- Given information:
********

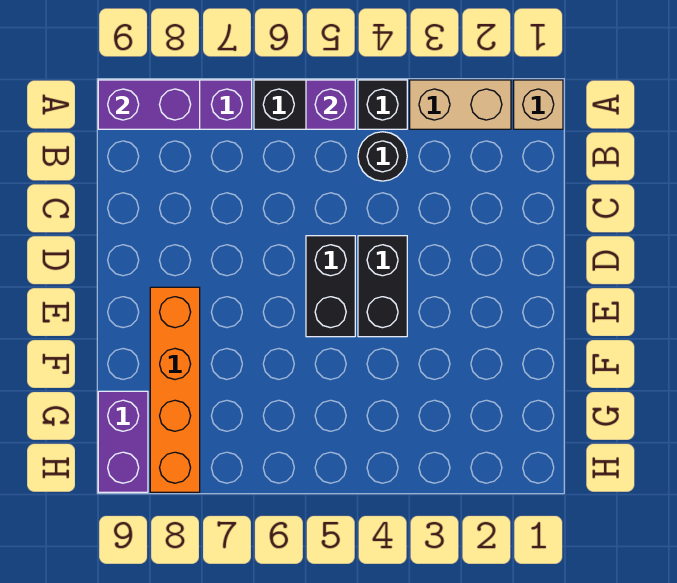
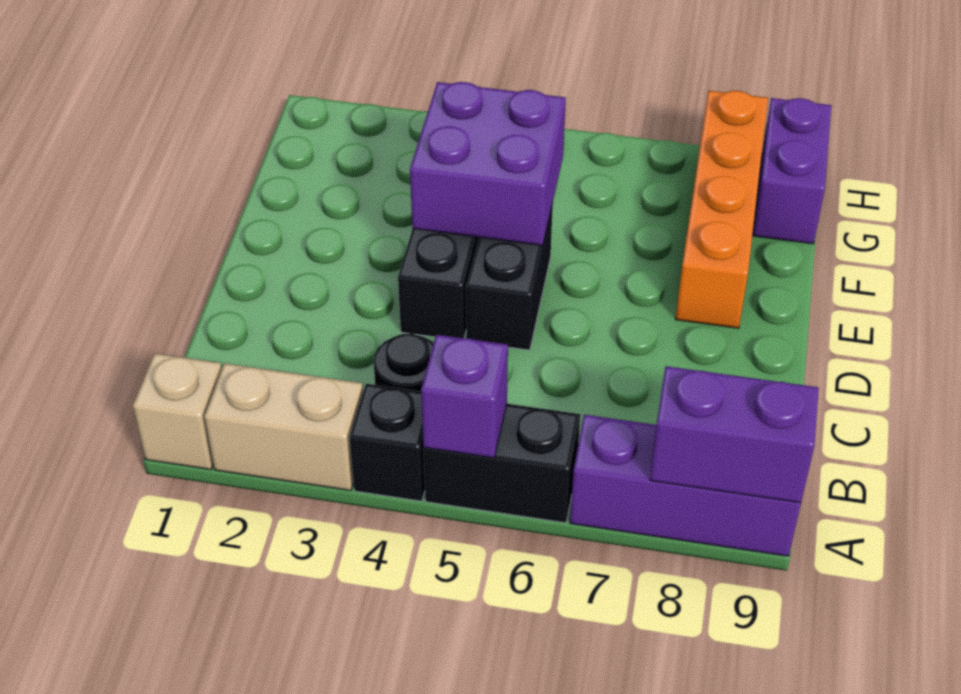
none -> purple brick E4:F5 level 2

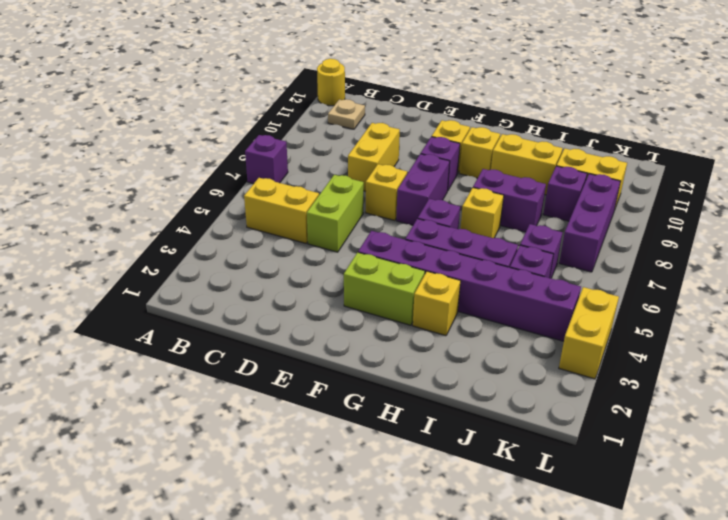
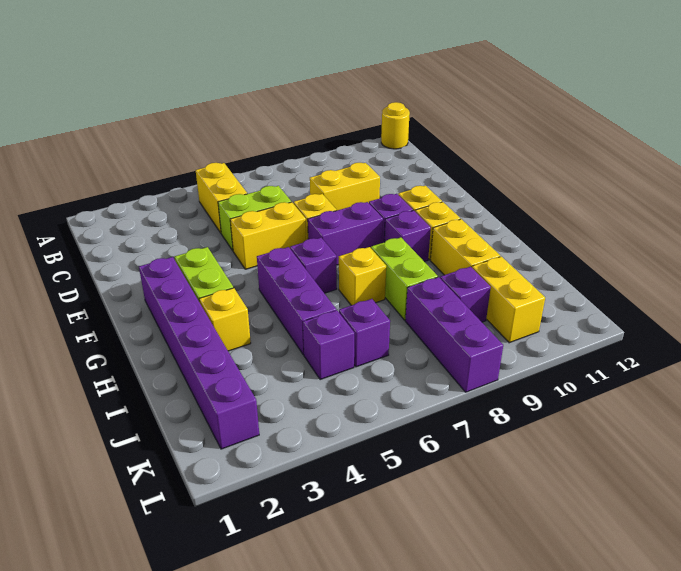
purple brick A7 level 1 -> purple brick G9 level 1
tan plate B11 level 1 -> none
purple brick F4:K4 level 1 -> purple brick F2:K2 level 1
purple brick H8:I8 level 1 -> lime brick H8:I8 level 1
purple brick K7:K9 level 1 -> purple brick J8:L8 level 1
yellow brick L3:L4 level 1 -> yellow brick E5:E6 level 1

********

- Problem to solve: Look through the lines above for "purple". Say how many have it, and give no other words.

- Expected output: 5